_Directions for this task_: From the listing below, copy only the lines from the line that contains "turquoise pencil [249,272,378,450] -> none" to the line that contains "yellow hat [312,116,360,163] -> none", counting those two lines as part of the copy.

_Dataset records_:
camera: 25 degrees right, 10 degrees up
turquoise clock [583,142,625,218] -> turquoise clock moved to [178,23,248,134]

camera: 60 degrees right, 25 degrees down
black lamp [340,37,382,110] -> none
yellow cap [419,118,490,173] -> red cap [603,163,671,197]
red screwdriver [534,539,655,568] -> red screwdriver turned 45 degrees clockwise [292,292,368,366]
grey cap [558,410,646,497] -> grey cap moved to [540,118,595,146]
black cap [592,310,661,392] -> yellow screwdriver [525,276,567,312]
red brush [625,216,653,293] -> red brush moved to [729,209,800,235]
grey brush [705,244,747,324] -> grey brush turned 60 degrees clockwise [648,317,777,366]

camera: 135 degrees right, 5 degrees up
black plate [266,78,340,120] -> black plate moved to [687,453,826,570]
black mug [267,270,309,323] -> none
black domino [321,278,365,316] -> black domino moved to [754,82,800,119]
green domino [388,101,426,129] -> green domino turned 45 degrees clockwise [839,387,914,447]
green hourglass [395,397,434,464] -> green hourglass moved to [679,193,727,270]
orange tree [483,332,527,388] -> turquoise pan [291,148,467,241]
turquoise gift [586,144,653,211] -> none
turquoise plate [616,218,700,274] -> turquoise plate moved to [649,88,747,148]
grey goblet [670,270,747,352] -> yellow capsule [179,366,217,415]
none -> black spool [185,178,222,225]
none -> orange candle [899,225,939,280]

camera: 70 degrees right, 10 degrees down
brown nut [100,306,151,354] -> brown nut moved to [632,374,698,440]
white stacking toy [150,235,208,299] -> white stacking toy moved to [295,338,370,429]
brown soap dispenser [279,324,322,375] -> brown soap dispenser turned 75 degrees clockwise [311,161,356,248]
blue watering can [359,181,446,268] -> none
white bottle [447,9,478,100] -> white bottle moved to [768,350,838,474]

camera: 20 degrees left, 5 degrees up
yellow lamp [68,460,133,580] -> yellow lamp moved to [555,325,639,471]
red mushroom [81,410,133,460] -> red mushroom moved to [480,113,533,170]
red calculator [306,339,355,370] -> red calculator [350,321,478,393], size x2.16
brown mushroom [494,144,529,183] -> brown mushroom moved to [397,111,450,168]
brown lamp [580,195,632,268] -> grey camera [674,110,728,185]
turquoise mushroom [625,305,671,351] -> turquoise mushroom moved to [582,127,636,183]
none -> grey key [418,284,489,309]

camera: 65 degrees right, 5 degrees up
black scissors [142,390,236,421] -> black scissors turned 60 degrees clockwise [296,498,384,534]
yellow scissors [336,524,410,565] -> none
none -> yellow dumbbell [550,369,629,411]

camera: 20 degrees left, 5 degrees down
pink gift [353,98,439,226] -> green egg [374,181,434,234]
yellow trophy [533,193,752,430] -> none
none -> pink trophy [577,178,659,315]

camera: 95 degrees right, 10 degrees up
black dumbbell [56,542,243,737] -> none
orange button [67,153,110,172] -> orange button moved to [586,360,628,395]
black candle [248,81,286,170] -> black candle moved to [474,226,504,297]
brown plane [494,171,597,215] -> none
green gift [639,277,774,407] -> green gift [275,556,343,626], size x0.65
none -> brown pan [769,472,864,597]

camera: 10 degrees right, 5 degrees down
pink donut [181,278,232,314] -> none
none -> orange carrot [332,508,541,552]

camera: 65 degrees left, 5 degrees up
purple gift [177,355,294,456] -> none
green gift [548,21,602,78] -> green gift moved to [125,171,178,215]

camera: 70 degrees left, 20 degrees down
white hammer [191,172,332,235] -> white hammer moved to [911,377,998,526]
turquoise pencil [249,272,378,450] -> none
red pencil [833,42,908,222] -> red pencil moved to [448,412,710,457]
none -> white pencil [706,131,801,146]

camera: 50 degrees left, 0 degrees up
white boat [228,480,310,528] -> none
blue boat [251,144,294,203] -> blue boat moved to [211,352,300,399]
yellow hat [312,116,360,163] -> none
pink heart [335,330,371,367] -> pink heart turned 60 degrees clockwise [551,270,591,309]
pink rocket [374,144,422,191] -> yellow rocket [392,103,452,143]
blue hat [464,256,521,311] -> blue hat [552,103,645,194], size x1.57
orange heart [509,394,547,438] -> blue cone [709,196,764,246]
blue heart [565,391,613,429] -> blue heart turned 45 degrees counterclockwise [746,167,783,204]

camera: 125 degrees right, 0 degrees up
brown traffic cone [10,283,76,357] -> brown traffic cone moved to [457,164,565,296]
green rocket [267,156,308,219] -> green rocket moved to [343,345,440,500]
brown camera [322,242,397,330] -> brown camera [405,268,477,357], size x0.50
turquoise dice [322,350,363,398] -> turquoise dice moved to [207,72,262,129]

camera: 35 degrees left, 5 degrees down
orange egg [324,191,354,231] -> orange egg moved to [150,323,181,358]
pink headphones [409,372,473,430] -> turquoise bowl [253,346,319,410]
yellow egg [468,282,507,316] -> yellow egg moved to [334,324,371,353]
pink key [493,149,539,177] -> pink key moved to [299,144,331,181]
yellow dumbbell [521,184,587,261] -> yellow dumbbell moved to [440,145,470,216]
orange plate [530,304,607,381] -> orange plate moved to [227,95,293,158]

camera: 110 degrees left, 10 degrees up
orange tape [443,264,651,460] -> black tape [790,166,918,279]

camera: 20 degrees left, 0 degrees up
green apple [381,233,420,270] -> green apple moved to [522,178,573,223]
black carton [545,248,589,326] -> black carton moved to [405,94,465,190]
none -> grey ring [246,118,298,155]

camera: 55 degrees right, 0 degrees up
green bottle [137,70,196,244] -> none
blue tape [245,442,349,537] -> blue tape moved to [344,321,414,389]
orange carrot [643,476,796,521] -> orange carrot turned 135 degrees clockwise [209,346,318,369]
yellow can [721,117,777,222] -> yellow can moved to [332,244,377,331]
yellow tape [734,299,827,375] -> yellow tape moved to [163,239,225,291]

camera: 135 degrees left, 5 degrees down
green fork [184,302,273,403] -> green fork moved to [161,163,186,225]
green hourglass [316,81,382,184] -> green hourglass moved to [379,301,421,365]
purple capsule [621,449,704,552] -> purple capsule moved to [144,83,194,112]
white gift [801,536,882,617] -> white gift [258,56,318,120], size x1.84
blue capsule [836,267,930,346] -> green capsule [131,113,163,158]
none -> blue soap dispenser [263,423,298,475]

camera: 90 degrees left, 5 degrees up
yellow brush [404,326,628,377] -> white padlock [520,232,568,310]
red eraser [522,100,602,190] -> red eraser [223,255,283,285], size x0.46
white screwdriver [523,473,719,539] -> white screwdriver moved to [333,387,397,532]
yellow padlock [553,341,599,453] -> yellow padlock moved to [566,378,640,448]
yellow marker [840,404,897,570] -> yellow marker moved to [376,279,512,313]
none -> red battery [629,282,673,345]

_Problem solution_:
turquoise pencil [249,272,378,450] -> none
red pencil [833,42,908,222] -> red pencil moved to [448,412,710,457]
none -> white pencil [706,131,801,146]

camera: 50 degrees left, 0 degrees up
white boat [228,480,310,528] -> none
blue boat [251,144,294,203] -> blue boat moved to [211,352,300,399]
yellow hat [312,116,360,163] -> none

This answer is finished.